#### [PROBLEM]
Leave every picture out and write out the records below exactly.

#### [DATA LISTING]
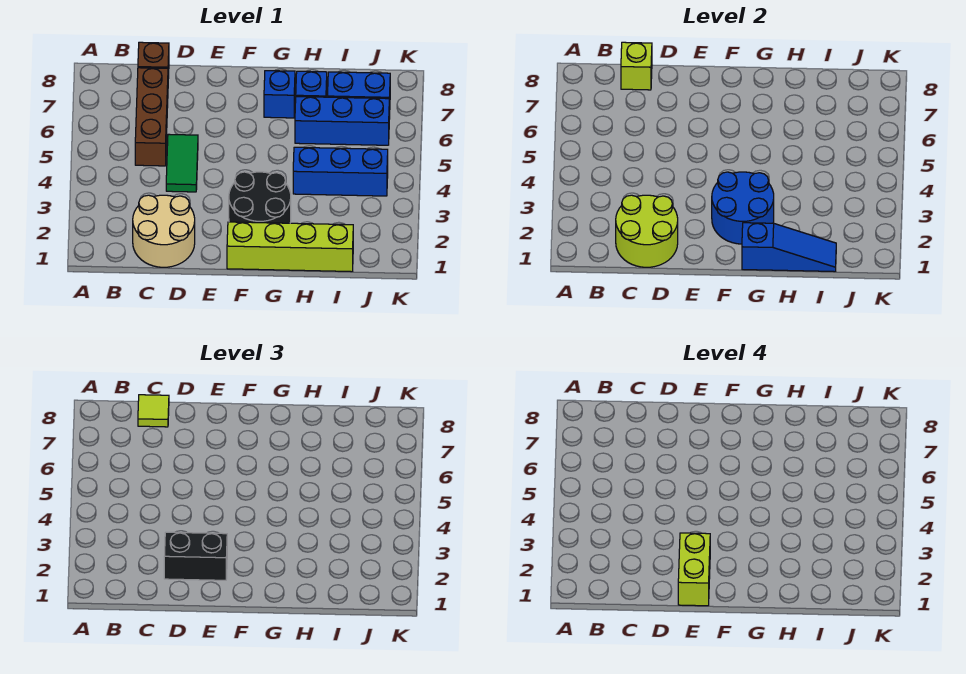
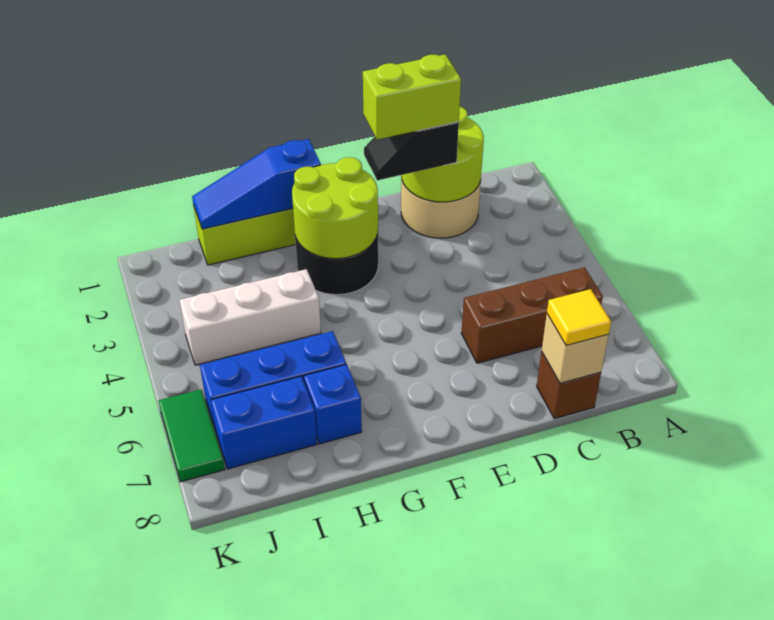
brown brick C5:C7 level 1 -> brown brick B6:D6 level 1
lime brick C8 level 2 -> tan brick C8 level 2
lime tile C8 level 3 -> yellow tile C8 level 3
black brick D2:E2 level 3 -> black slope D2:E2 level 3 top D
green tile D4:D5 level 1 -> green tile K6:K7 level 1
lime brick E1:E2 level 4 -> lime brick D2:E2 level 4
blue round brick F2:G3 level 2 -> lime round brick F2:G3 level 2
blue brick G7 level 1 -> none
blue brick H4:J4 level 1 -> white brick H4:J4 level 1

#### [YOUR RESPONSE]
brown brick C5:C7 level 1 -> brown brick B6:D6 level 1
lime brick C8 level 2 -> tan brick C8 level 2
lime tile C8 level 3 -> yellow tile C8 level 3
black brick D2:E2 level 3 -> black slope D2:E2 level 3 top D
green tile D4:D5 level 1 -> green tile K6:K7 level 1
lime brick E1:E2 level 4 -> lime brick D2:E2 level 4
blue round brick F2:G3 level 2 -> lime round brick F2:G3 level 2
blue brick G7 level 1 -> none
blue brick H4:J4 level 1 -> white brick H4:J4 level 1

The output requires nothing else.